• _DIRECTIONS_
For the listing that follows, report how many lines contain the word "none", giving the number and no other text.

• _INPUT MATERIAL_
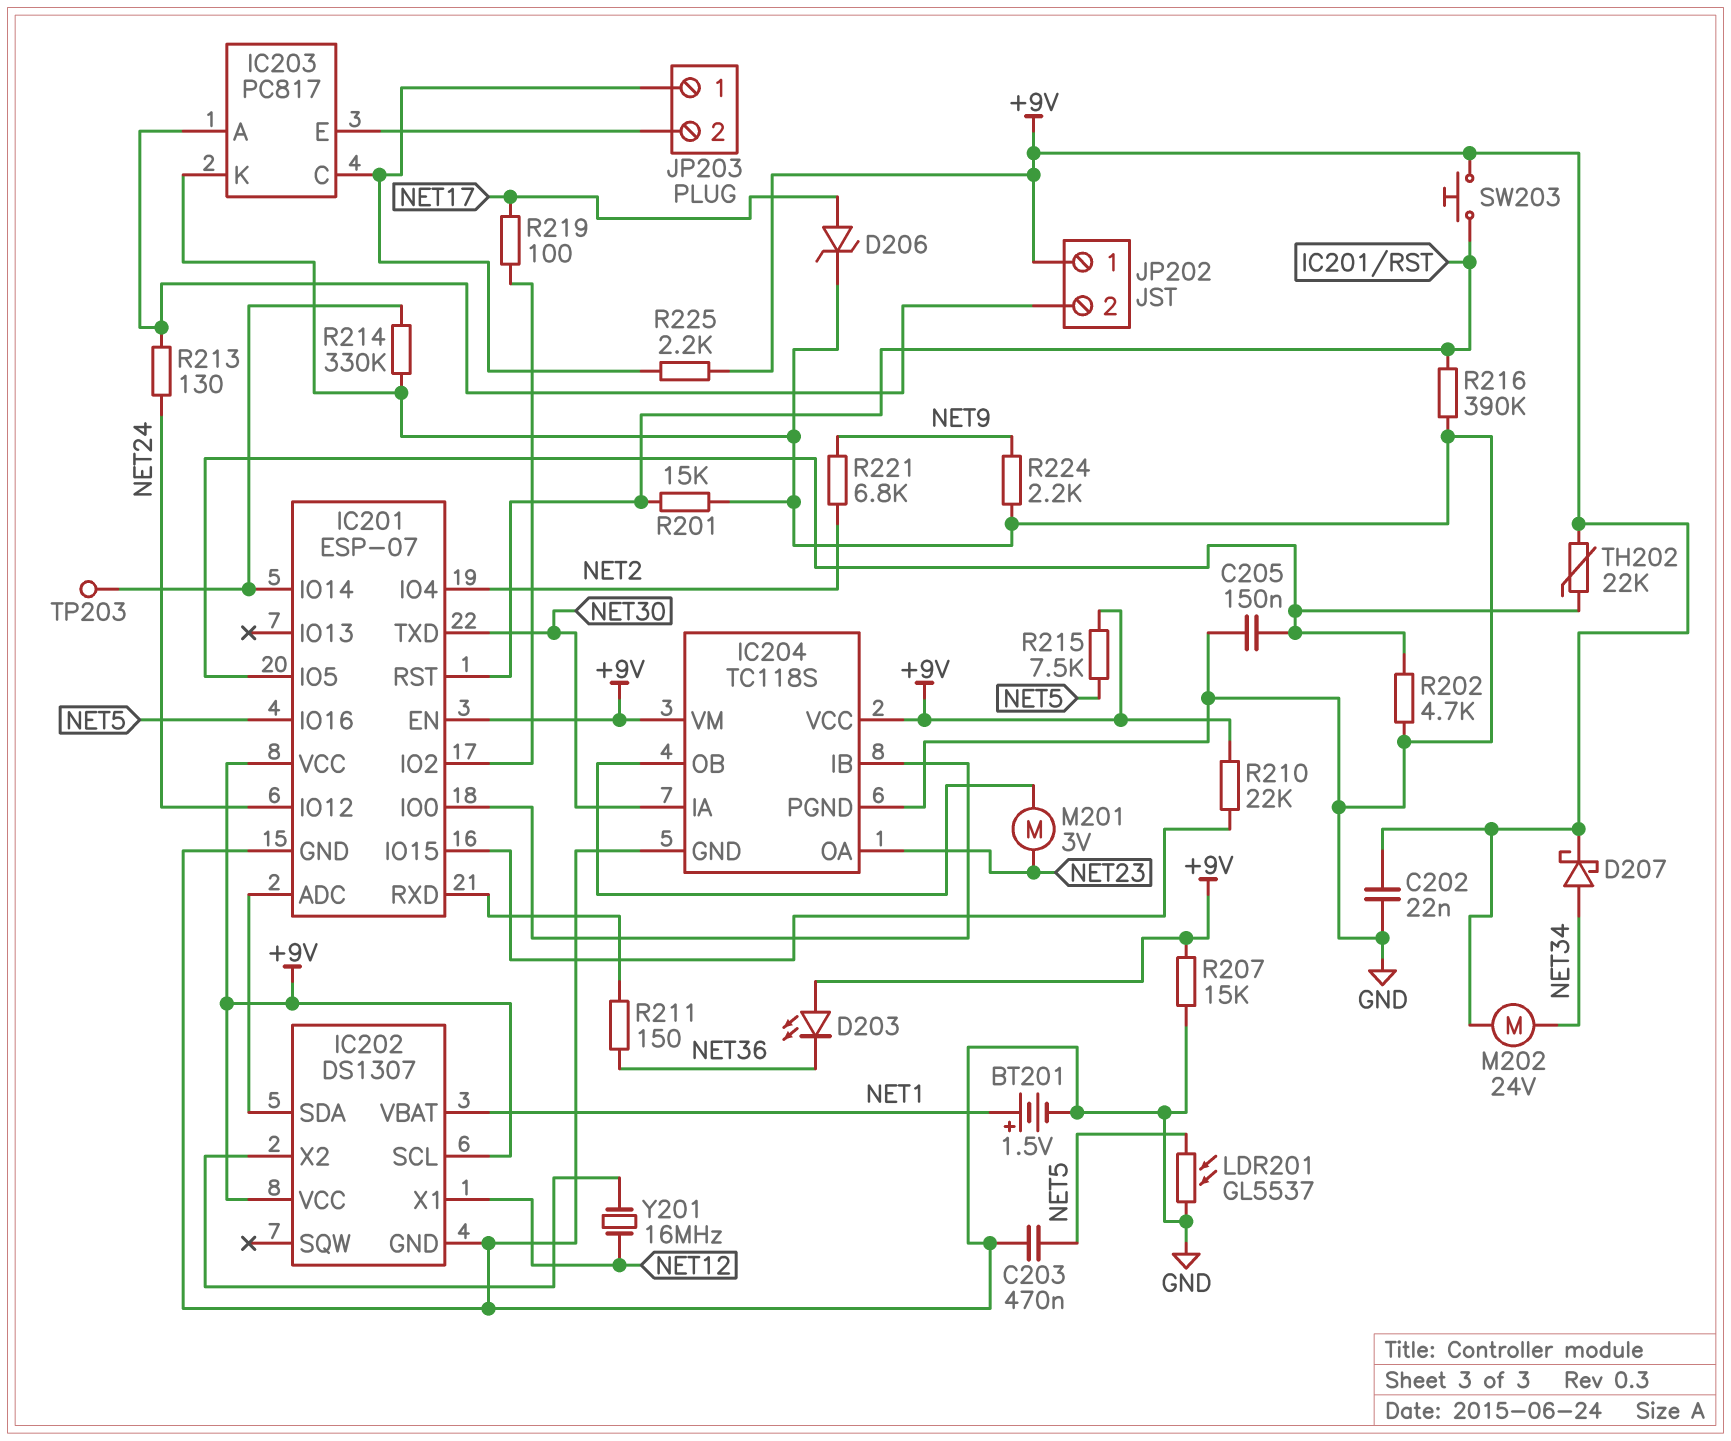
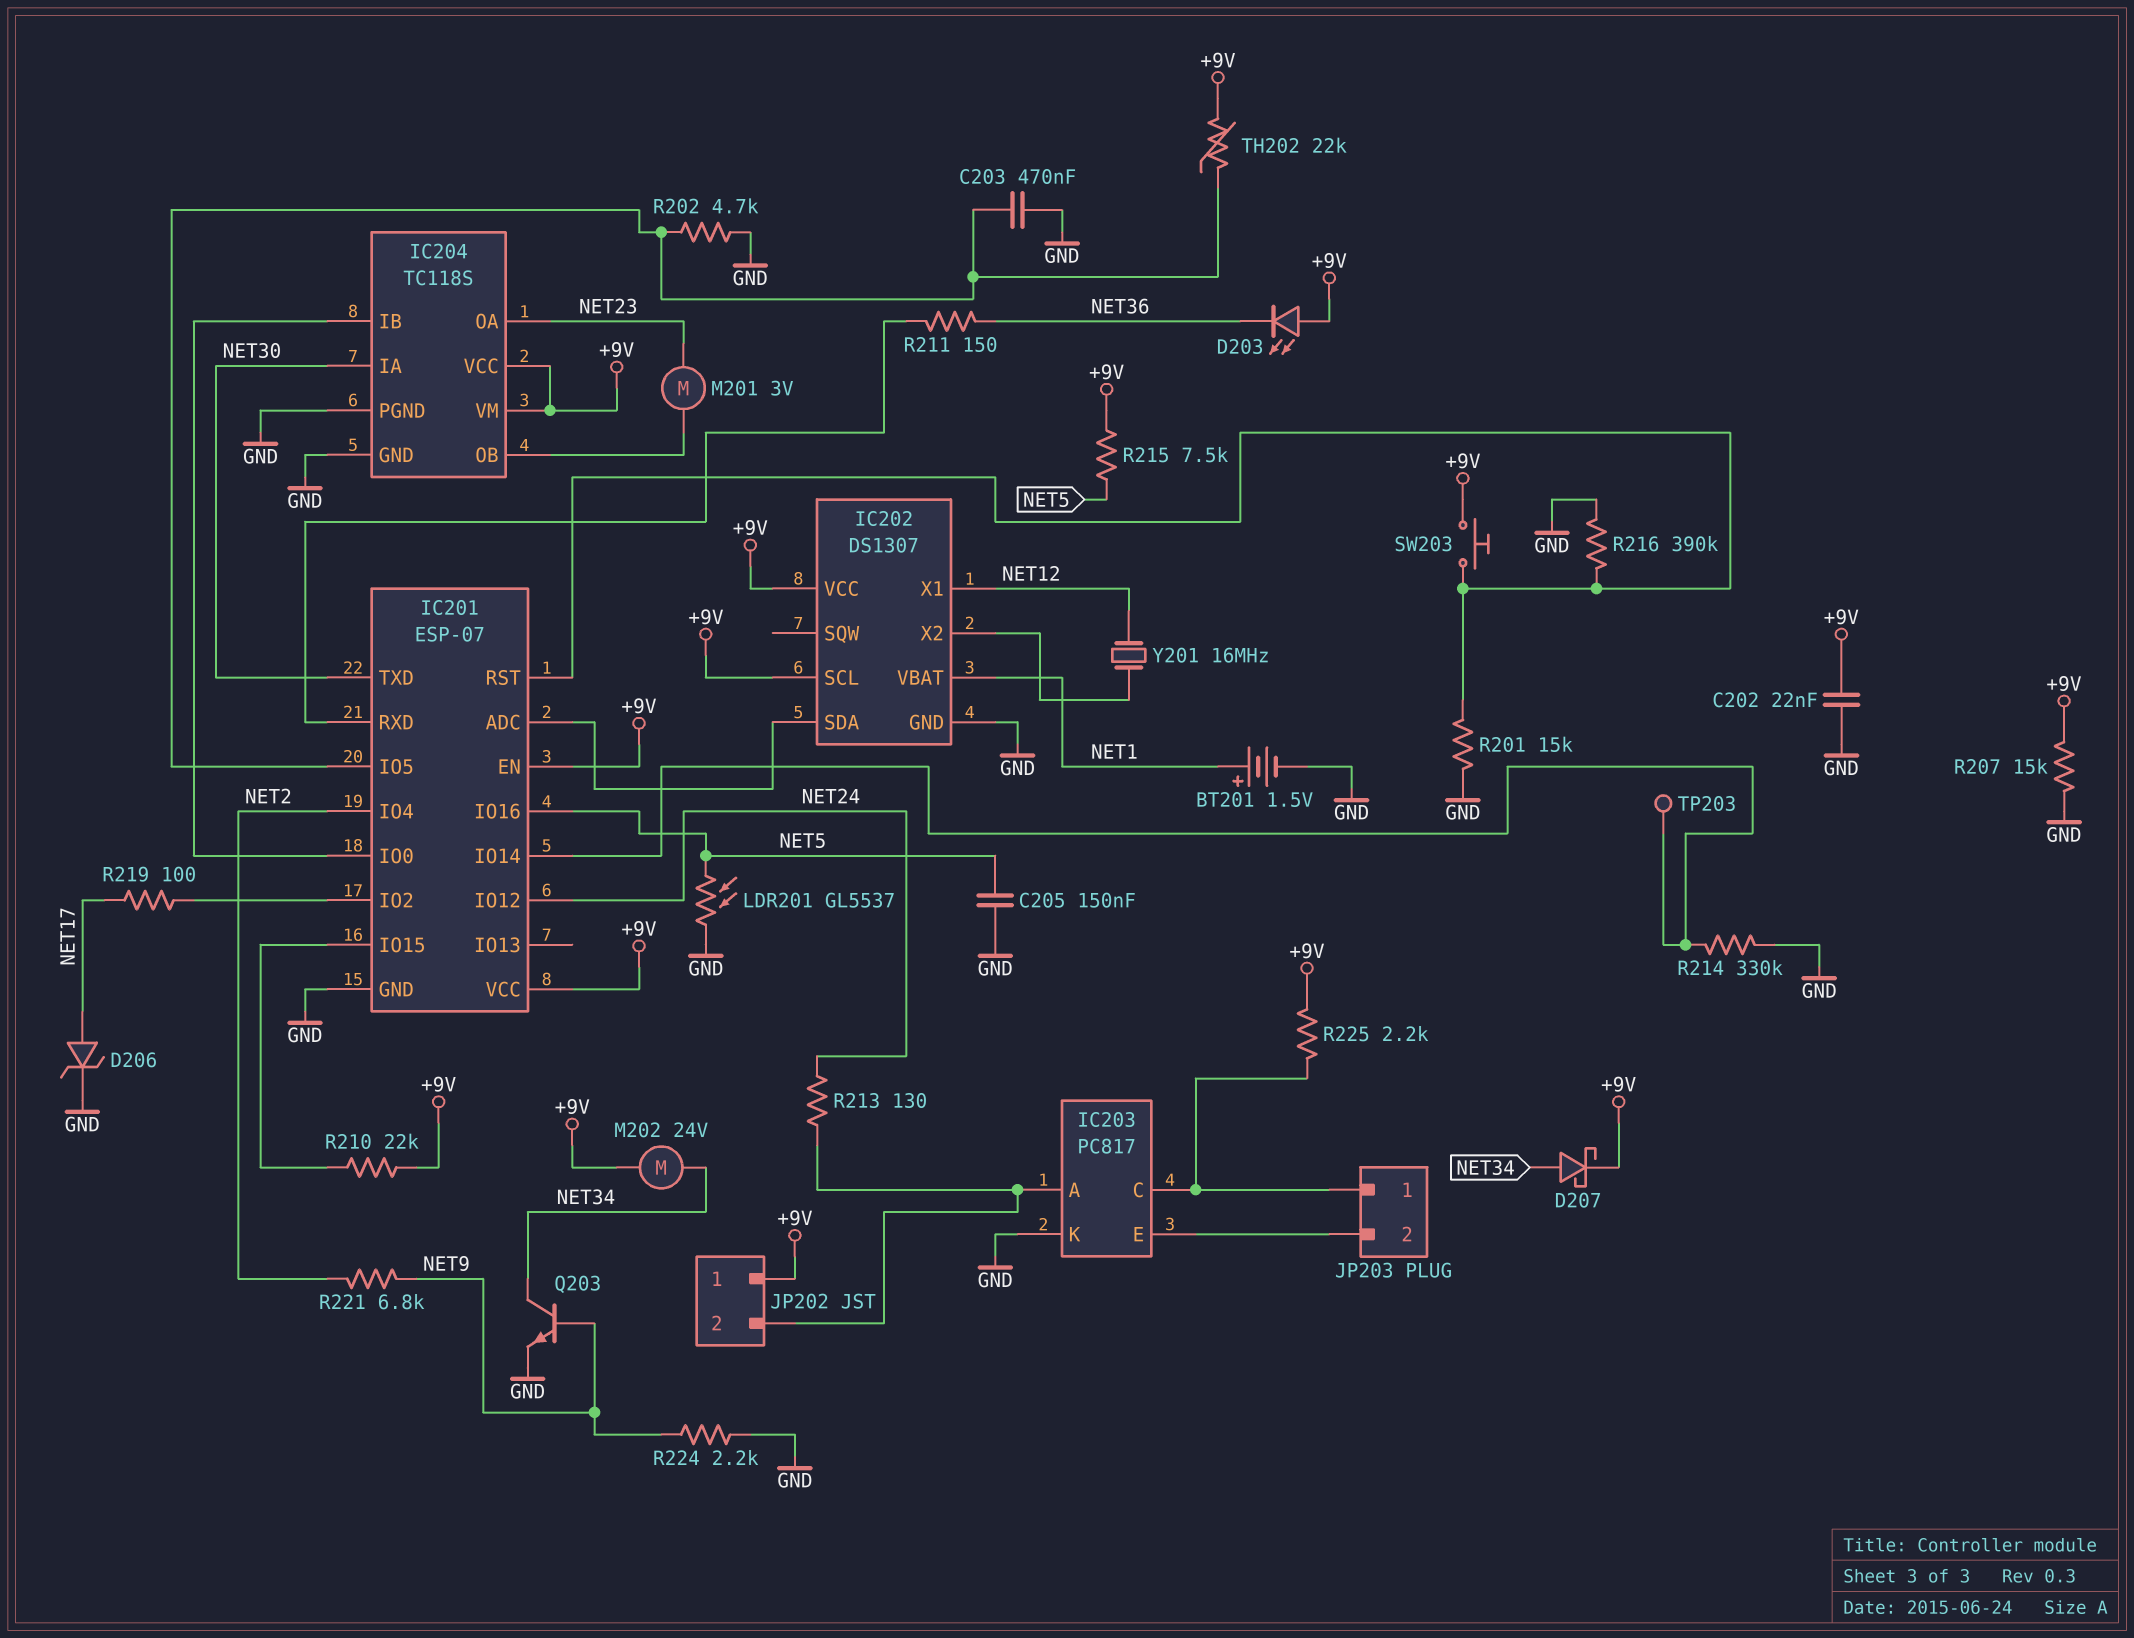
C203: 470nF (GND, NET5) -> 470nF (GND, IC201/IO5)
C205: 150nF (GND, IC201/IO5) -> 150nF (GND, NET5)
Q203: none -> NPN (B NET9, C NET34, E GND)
* * *
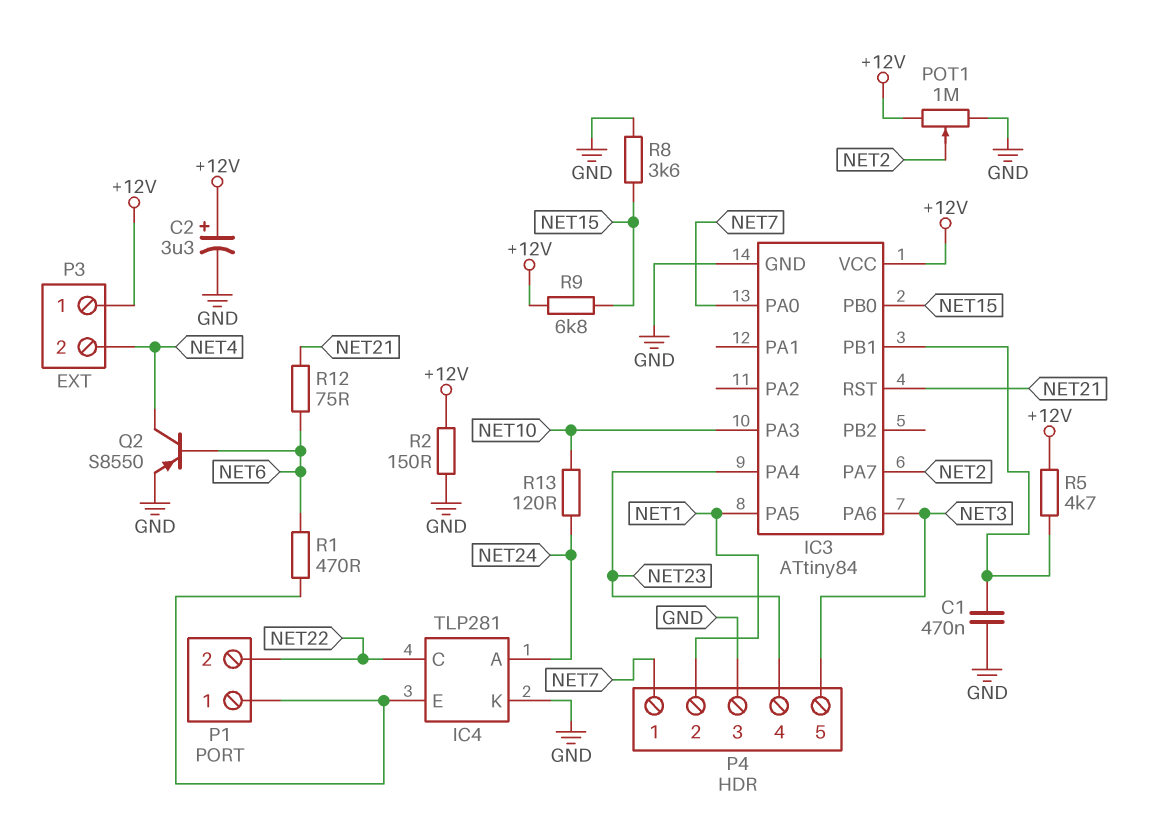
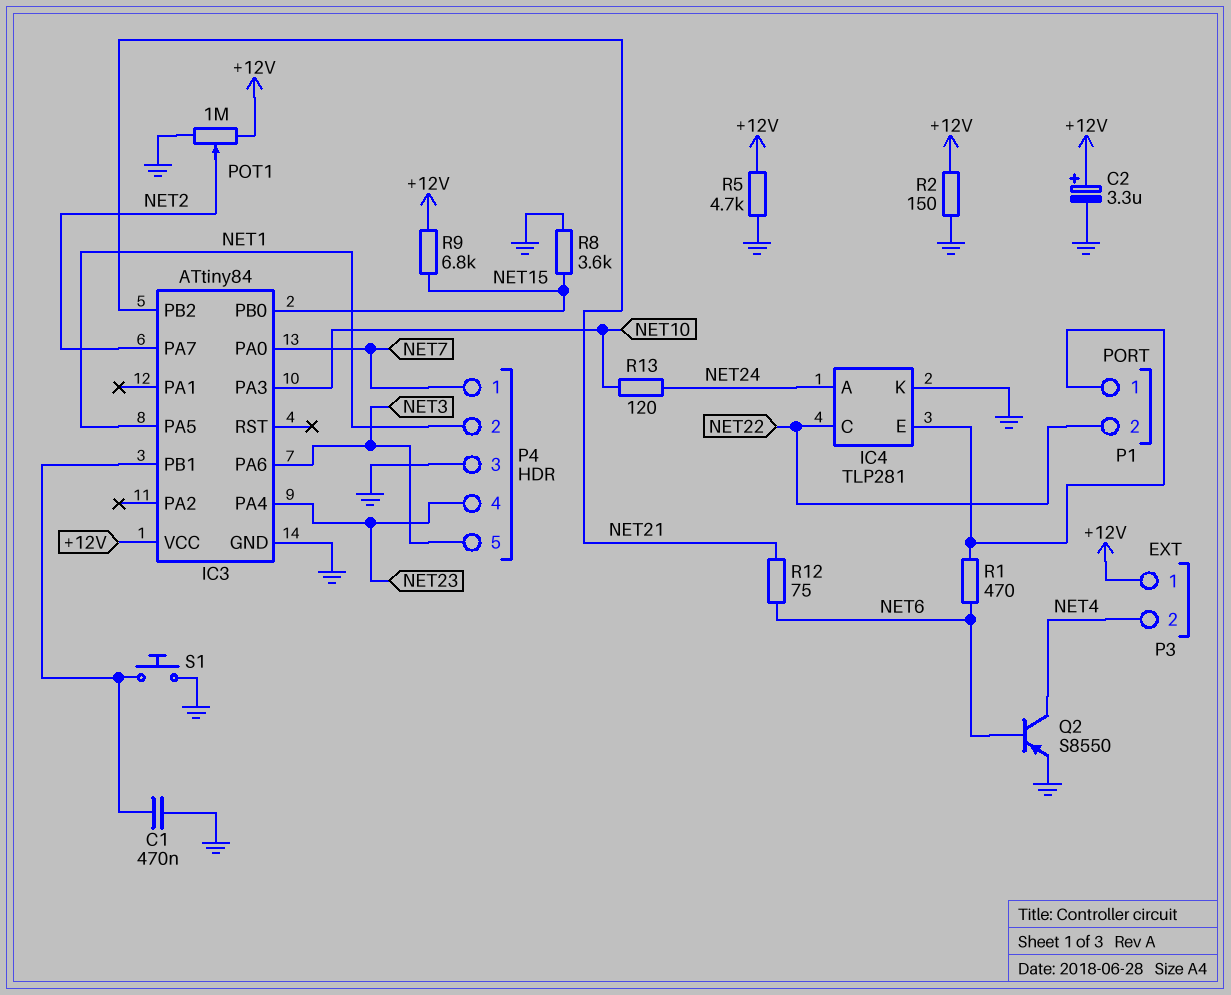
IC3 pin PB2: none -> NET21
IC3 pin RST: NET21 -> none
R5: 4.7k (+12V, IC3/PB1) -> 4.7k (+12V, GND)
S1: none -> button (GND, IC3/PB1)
--
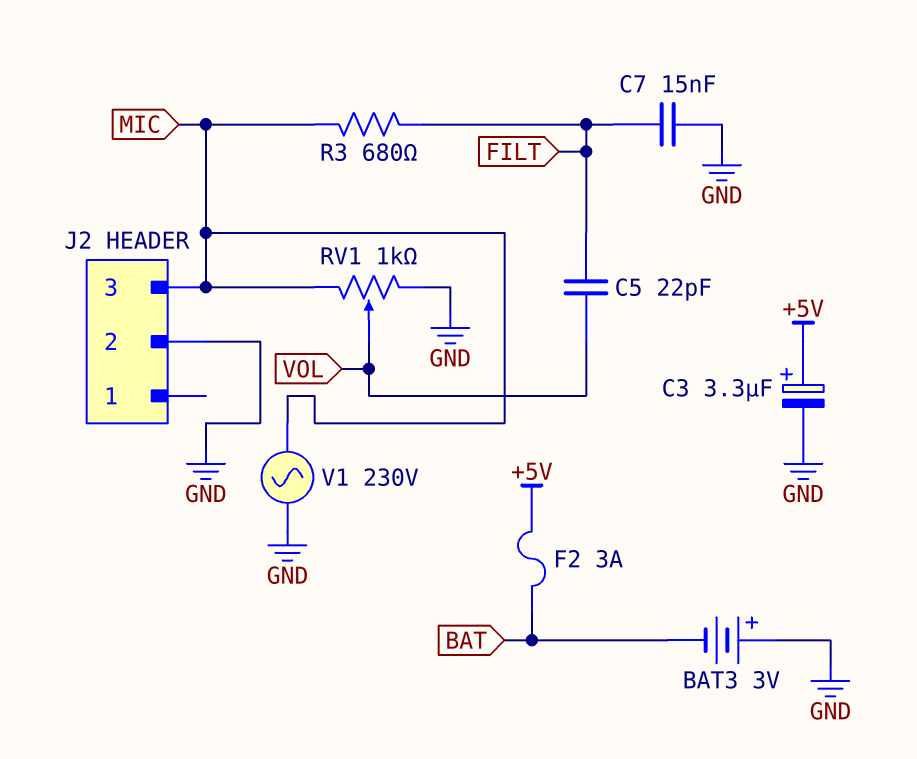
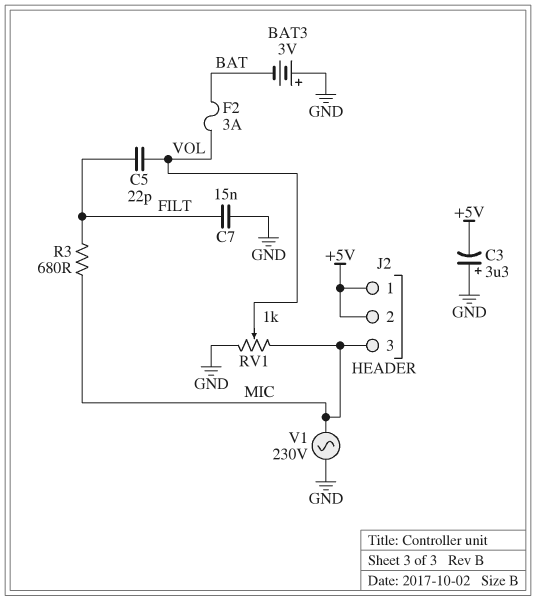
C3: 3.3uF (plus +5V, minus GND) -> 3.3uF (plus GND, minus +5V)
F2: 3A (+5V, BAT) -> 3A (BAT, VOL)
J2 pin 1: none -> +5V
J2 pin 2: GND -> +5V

• _ANSWER TO THE EXERCISE_
5